Source records —
__________________________________________________

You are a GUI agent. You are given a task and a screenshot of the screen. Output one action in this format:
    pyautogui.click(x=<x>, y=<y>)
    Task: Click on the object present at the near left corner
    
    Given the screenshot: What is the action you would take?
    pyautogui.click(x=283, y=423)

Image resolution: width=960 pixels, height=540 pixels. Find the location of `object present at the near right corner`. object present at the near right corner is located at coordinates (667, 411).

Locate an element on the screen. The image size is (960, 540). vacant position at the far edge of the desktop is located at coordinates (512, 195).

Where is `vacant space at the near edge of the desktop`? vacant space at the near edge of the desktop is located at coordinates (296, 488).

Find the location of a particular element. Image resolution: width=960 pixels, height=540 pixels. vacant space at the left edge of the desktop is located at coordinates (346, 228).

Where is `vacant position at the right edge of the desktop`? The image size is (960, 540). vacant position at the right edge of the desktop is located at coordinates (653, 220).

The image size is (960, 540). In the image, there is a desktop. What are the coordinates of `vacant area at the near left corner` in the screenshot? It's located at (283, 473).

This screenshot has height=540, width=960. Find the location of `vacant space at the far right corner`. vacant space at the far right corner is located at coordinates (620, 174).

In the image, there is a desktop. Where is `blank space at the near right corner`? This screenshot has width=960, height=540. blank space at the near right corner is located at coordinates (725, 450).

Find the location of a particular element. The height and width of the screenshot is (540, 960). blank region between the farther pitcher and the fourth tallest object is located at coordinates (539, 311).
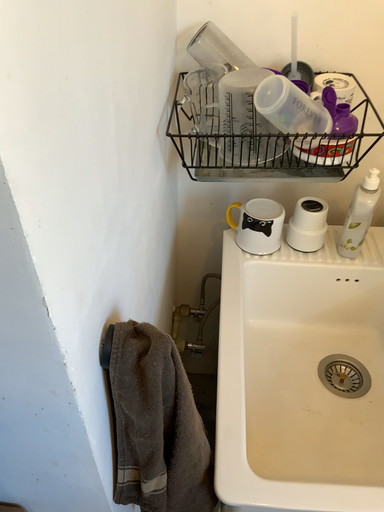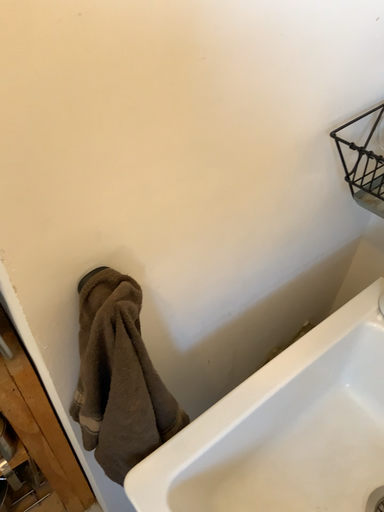
Question: Which way did the camera rotate in the video?

Choices:
 (A) rotated left
 (B) rotated right

Answer: (A)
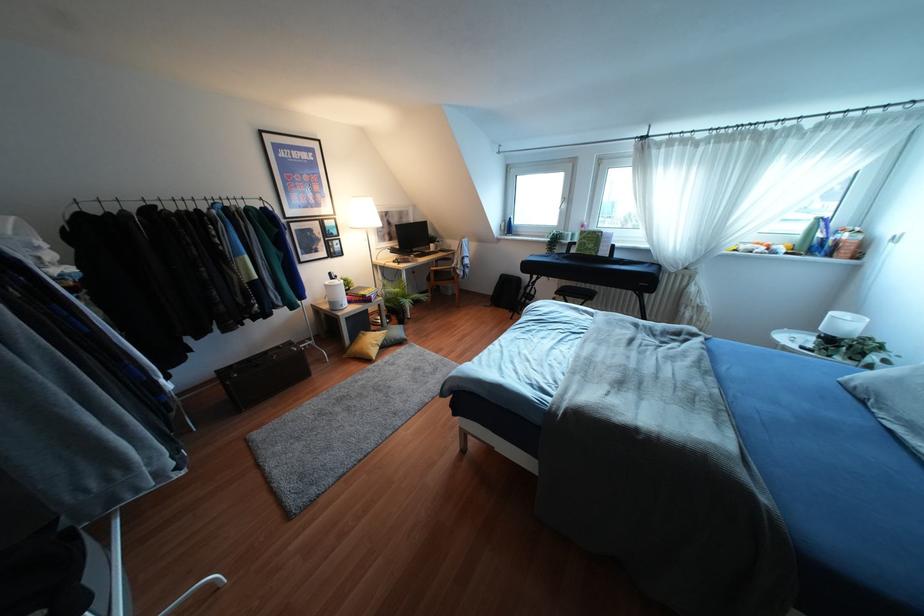
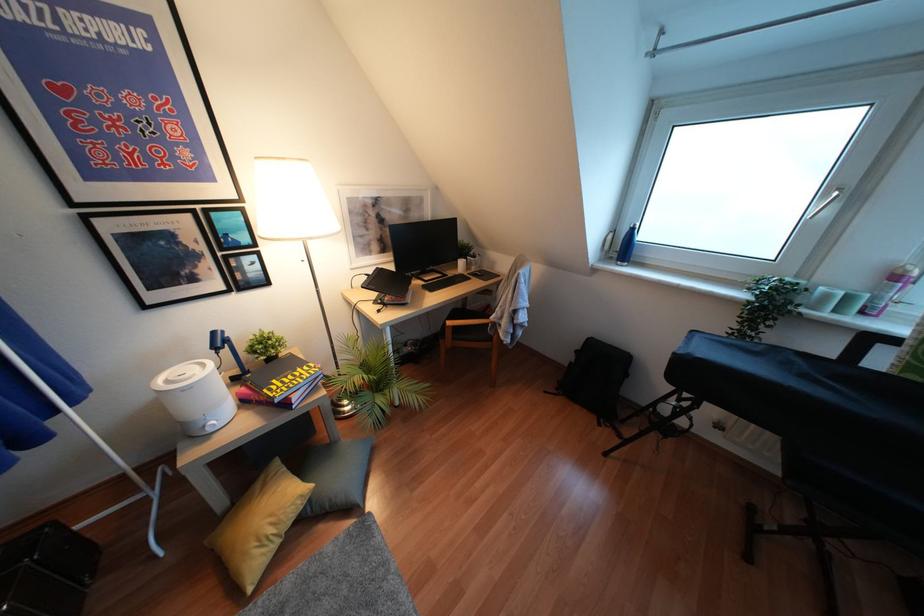
The point at [572,235] is marked in the first image. Where is the corresponding point in the second image?

(846, 298)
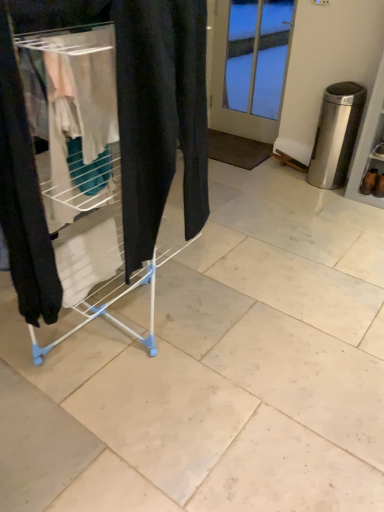
At what (x,y) coordinates should I click in order to perform the action: click on free space in front of satin silver trash can at right. Please return your answer as a coordinate pair (x, y). The width and height of the screenshot is (384, 512). Looking at the image, I should click on (331, 200).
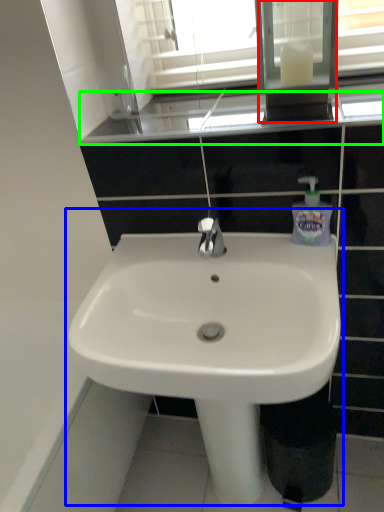
Question: Based on their relative distances, which object is nearer to medicine cabinet (highlighted by a red box)? Choose from sink (highlighted by a blue box) and window sill (highlighted by a green box).

Choices:
 (A) sink
 (B) window sill

Answer: (B)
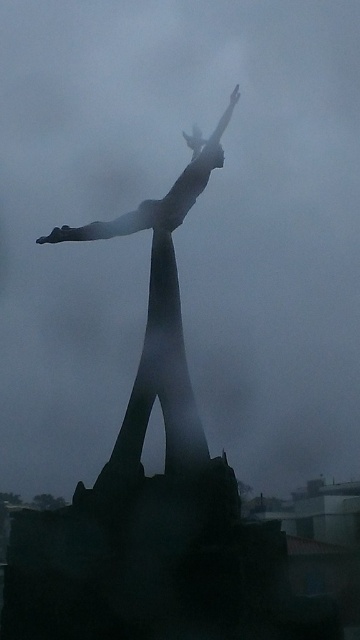
Question: Can you confirm if bronze statue at center is positioned to the right of satin silver arm at center?

Choices:
 (A) no
 (B) yes

Answer: (B)

Question: Does satin silver arm at center have a larger size compared to satin silver arm at upper center?

Choices:
 (A) no
 (B) yes

Answer: (B)

Question: Which of the following is the farthest from the observer?

Choices:
 (A) satin silver arm at upper center
 (B) bronze statue at center
 (C) satin silver arm at center

Answer: (A)

Question: Which point is closer to the camera?

Choices:
 (A) (137, 440)
 (B) (38, 241)
 (C) (225, 116)

Answer: (A)

Question: Which object is the closest to the bronze statue at center?

Choices:
 (A) satin silver arm at center
 (B) satin silver arm at upper center

Answer: (B)

Question: From the image, what is the correct spatial relationship of satin silver arm at center in relation to satin silver arm at upper center?

Choices:
 (A) below
 (B) above

Answer: (A)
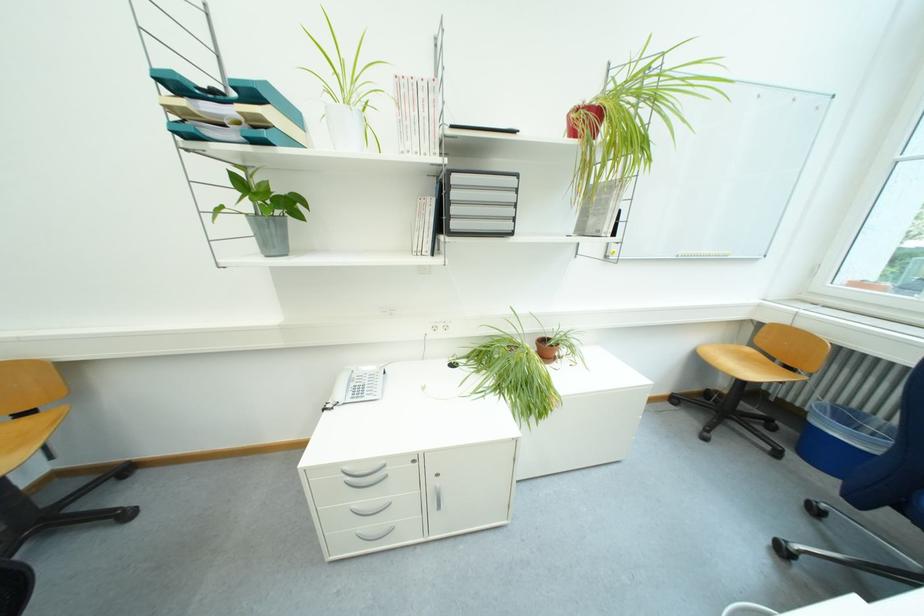
Describe the element at coordinates (703, 254) in the screenshot. Image resolution: width=924 pixels, height=616 pixels. I see `the whiteboard eraser` at that location.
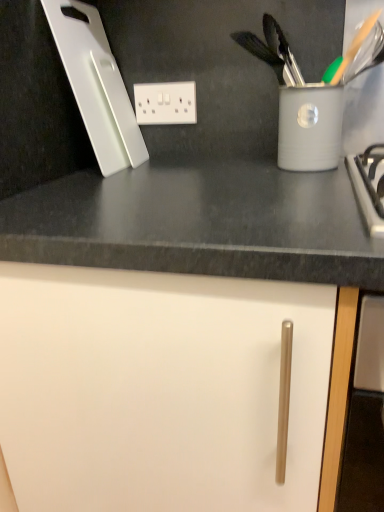
Question: Considering the relative sizes of white plastic electric outlet at upper center and white plastic cutting board at upper left in the image provided, is white plastic electric outlet at upper center thinner than white plastic cutting board at upper left?

Choices:
 (A) yes
 (B) no

Answer: (A)

Question: From the image's perspective, would you say white plastic electric outlet at upper center is shown under white plastic cutting board at upper left?

Choices:
 (A) no
 (B) yes

Answer: (B)

Question: Is white plastic electric outlet at upper center not near white plastic cutting board at upper left?

Choices:
 (A) yes
 (B) no

Answer: (B)

Question: Is white plastic electric outlet at upper center oriented away from white plastic cutting board at upper left?

Choices:
 (A) yes
 (B) no

Answer: (B)

Question: Considering the relative sizes of white plastic electric outlet at upper center and white plastic cutting board at upper left in the image provided, is white plastic electric outlet at upper center shorter than white plastic cutting board at upper left?

Choices:
 (A) yes
 (B) no

Answer: (A)

Question: Does point (79, 2) appear closer or farther from the camera than point (228, 451)?

Choices:
 (A) farther
 (B) closer

Answer: (A)

Question: Considering their positions, is white plastic cutting board at upper left located in front of or behind white matte cabinet door at center?

Choices:
 (A) behind
 (B) front

Answer: (A)

Question: Considering the positions of white plastic cutting board at upper left and white matte cabinet door at center in the image, is white plastic cutting board at upper left taller or shorter than white matte cabinet door at center?

Choices:
 (A) tall
 (B) short

Answer: (B)

Question: Looking at the image, does white plastic cutting board at upper left seem bigger or smaller compared to white matte cabinet door at center?

Choices:
 (A) big
 (B) small

Answer: (B)

Question: Considering the relative positions of white matte cabinet door at center and white plastic electric outlet at upper center in the image provided, is white matte cabinet door at center to the left or to the right of white plastic electric outlet at upper center?

Choices:
 (A) right
 (B) left

Answer: (A)

Question: In the image, is white matte cabinet door at center positioned in front of or behind white plastic electric outlet at upper center?

Choices:
 (A) behind
 (B) front

Answer: (B)

Question: From a real-world perspective, relative to white plastic electric outlet at upper center, is white matte cabinet door at center vertically above or below?

Choices:
 (A) above
 (B) below

Answer: (B)

Question: Choose the correct answer: Is white matte cabinet door at center inside white plastic electric outlet at upper center or outside it?

Choices:
 (A) inside
 (B) outside

Answer: (B)

Question: Is white plastic electric outlet at upper center inside or outside of white plastic cutting board at upper left?

Choices:
 (A) inside
 (B) outside

Answer: (B)

Question: Considering the positions of white plastic electric outlet at upper center and white plastic cutting board at upper left in the image, is white plastic electric outlet at upper center wider or thinner than white plastic cutting board at upper left?

Choices:
 (A) wide
 (B) thin

Answer: (B)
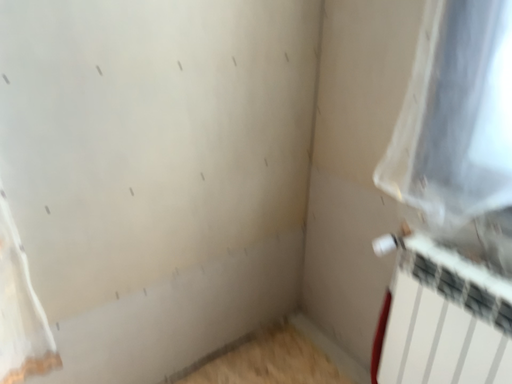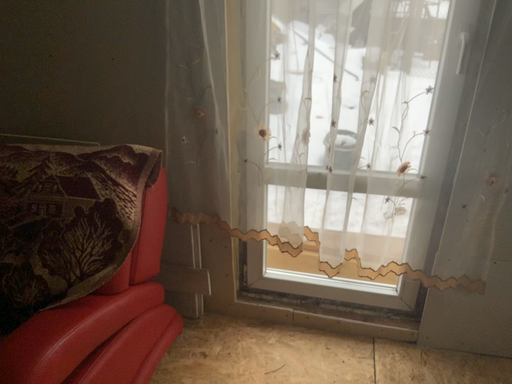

__________________________________________________

Assigned task —
Recast the items above as a Markdown table with one numbered row per line, using the columns Row and Text and skipping blank lines. Leave the pictures out of the table.

Reply —
| Row | Text |
|---|---|
| 1 | You are a GUI agent. You are given a task and a screenshot of the screen. Output one action in this format: |
| 2 |     pyautogui.click(x=<x>, y=<y>) |
| 3 |     Task: Click on the object present at the near left corner |
| 4 |     Given the screenshot: What is the action you would take? |
| 5 |     pyautogui.click(x=283, y=423) |
| 6 | Image resolution: width=960 pixels, height=540 pixels. Find the location of `object present at the near right corner`. object present at the near right corner is located at coordinates (667, 411). |
| 7 | Locate an element on the screen. The image size is (960, 540). vacant position at the far edge of the desktop is located at coordinates (512, 195). |
| 8 | Where is `vacant space at the near edge of the desktop`? vacant space at the near edge of the desktop is located at coordinates (296, 488). |
| 9 | Find the location of a particular element. Image resolution: width=960 pixels, height=540 pixels. vacant space at the left edge of the desktop is located at coordinates (346, 228). |
| 10 | Where is `vacant position at the right edge of the desktop`? The image size is (960, 540). vacant position at the right edge of the desktop is located at coordinates (653, 220). |
| 11 | The image size is (960, 540). In the image, there is a desktop. What are the coordinates of `vacant area at the near left corner` in the screenshot? It's located at (283, 473). |
| 12 | This screenshot has height=540, width=960. Find the location of `vacant space at the far right corner`. vacant space at the far right corner is located at coordinates (620, 174). |
| 13 | In the image, there is a desktop. Where is `blank space at the near right corner`? This screenshot has width=960, height=540. blank space at the near right corner is located at coordinates (725, 450). |
| 14 | Find the location of a particular element. The height and width of the screenshot is (540, 960). blank region between the farther pitcher and the fourth tallest object is located at coordinates (539, 311). |
| 15 | Question: Which way did the camera rotate in the video? |
| 16 | Choices: |
| 17 |  (A) rotated left |
| 18 |  (B) rotated right |
| 19 | Answer: (A) |
| 20 | The point at [572,235] is marked in the first image. Where is the corresponding point in the second image? |
| 21 | (846, 298) |
| 22 | At what (x,y) coordinates should I click in order to perform the action: click on free space in front of satin silver trash can at right. Please return your answer as a coordinate pair (x, y). The width and height of the screenshot is (384, 512). Looking at the image, I should click on (331, 200). |
| 23 | Question: Based on their relative distances, which object is nearer to medicine cabinet (highlighted by a red box)? Choose from sink (highlighted by a blue box) and window sill (highlighted by a green box). |
| 24 | Choices: |
| 25 |  (A) sink |
| 26 |  (B) window sill |
| 27 | Answer: (B) |
| 28 | Question: Can you confirm if bronze statue at center is positioned to the right of satin silver arm at center? |
| 29 | Choices: |
| 30 |  (A) no |
| 31 |  (B) yes |
| 32 | Answer: (B) |
| 33 | Question: Does satin silver arm at center have a larger size compared to satin silver arm at upper center? |
| 34 | Choices: |
| 35 |  (A) no |
| 36 |  (B) yes |
| 37 | Answer: (B) |
| 38 | Question: Which of the following is the farthest from the observer? |
| 39 | Choices: |
| 40 |  (A) satin silver arm at upper center |
| 41 |  (B) bronze statue at center |
| 42 |  (C) satin silver arm at center |
| 43 | Answer: (A) |
| 44 | Question: Which point is closer to the camera? |
| 45 | Choices: |
| 46 |  (A) (137, 440) |
| 47 |  (B) (38, 241) |
| 48 |  (C) (225, 116) |
| 49 | Answer: (A) |
| 50 | Question: Which object is the closest to the bronze statue at center? |
| 51 | Choices: |
| 52 |  (A) satin silver arm at center |
| 53 |  (B) satin silver arm at upper center |
| 54 | Answer: (B) |
| 55 | Question: From the image, what is the correct spatial relationship of satin silver arm at center in relation to satin silver arm at upper center? |
| 56 | Choices: |
| 57 |  (A) below |
| 58 |  (B) above |
| 59 | Answer: (A) |
| 60 | Describe the element at coordinates (703, 254) in the screenshot. Image resolution: width=924 pixels, height=616 pixels. I see `the whiteboard eraser` at that location. |
| 61 | Question: Considering the relative sizes of white plastic electric outlet at upper center and white plastic cutting board at upper left in the image provided, is white plastic electric outlet at upper center thinner than white plastic cutting board at upper left? |
| 62 | Choices: |
| 63 |  (A) yes |
| 64 |  (B) no |
| 65 | Answer: (A) |
| 66 | Question: From the image's perspective, would you say white plastic electric outlet at upper center is shown under white plastic cutting board at upper left? |
| 67 | Choices: |
| 68 |  (A) no |
| 69 |  (B) yes |
| 70 | Answer: (B) |
| 71 | Question: Is white plastic electric outlet at upper center not near white plastic cutting board at upper left? |
| 72 | Choices: |
| 73 |  (A) yes |
| 74 |  (B) no |
| 75 | Answer: (B) |
| 76 | Question: Is white plastic electric outlet at upper center oriented away from white plastic cutting board at upper left? |
| 77 | Choices: |
| 78 |  (A) yes |
| 79 |  (B) no |
| 80 | Answer: (B) |
| 81 | Question: Considering the relative sizes of white plastic electric outlet at upper center and white plastic cutting board at upper left in the image provided, is white plastic electric outlet at upper center shorter than white plastic cutting board at upper left? |
| 82 | Choices: |
| 83 |  (A) yes |
| 84 |  (B) no |
| 85 | Answer: (A) |
| 86 | Question: Does point (79, 2) appear closer or farther from the camera than point (228, 451)? |
| 87 | Choices: |
| 88 |  (A) farther |
| 89 |  (B) closer |
| 90 | Answer: (A) |
| 91 | Question: Considering their positions, is white plastic cutting board at upper left located in front of or behind white matte cabinet door at center? |
| 92 | Choices: |
| 93 |  (A) behind |
| 94 |  (B) front |
| 95 | Answer: (A) |
| 96 | Question: Considering the positions of white plastic cutting board at upper left and white matte cabinet door at center in the image, is white plastic cutting board at upper left taller or shorter than white matte cabinet door at center? |
| 97 | Choices: |
| 98 |  (A) tall |
| 99 |  (B) short |
| 100 | Answer: (B) |
| 101 | Question: Looking at the image, does white plastic cutting board at upper left seem bigger or smaller compared to white matte cabinet door at center? |
| 102 | Choices: |
| 103 |  (A) big |
| 104 |  (B) small |
| 105 | Answer: (B) |
| 106 | Question: Considering the relative positions of white matte cabinet door at center and white plastic electric outlet at upper center in the image provided, is white matte cabinet door at center to the left or to the right of white plastic electric outlet at upper center? |
| 107 | Choices: |
| 108 |  (A) right |
| 109 |  (B) left |
| 110 | Answer: (A) |
| 111 | Question: In the image, is white matte cabinet door at center positioned in front of or behind white plastic electric outlet at upper center? |
| 112 | Choices: |
| 113 |  (A) behind |
| 114 |  (B) front |
| 115 | Answer: (B) |
| 116 | Question: From a real-world perspective, relative to white plastic electric outlet at upper center, is white matte cabinet door at center vertically above or below? |
| 117 | Choices: |
| 118 |  (A) above |
| 119 |  (B) below |
| 120 | Answer: (B) |
| 121 | Question: Choose the correct answer: Is white matte cabinet door at center inside white plastic electric outlet at upper center or outside it? |
| 122 | Choices: |
| 123 |  (A) inside |
| 124 |  (B) outside |
| 125 | Answer: (B) |
| 126 | Question: Is white plastic electric outlet at upper center inside or outside of white plastic cutting board at upper left? |
| 127 | Choices: |
| 128 |  (A) inside |
| 129 |  (B) outside |
| 130 | Answer: (B) |
| 131 | Question: Considering the positions of white plastic electric outlet at upper center and white plastic cutting board at upper left in the image, is white plastic electric outlet at upper center wider or thinner than white plastic cutting board at upper left? |
| 132 | Choices: |
| 133 |  (A) wide |
| 134 |  (B) thin |
| 135 | Answer: (B) |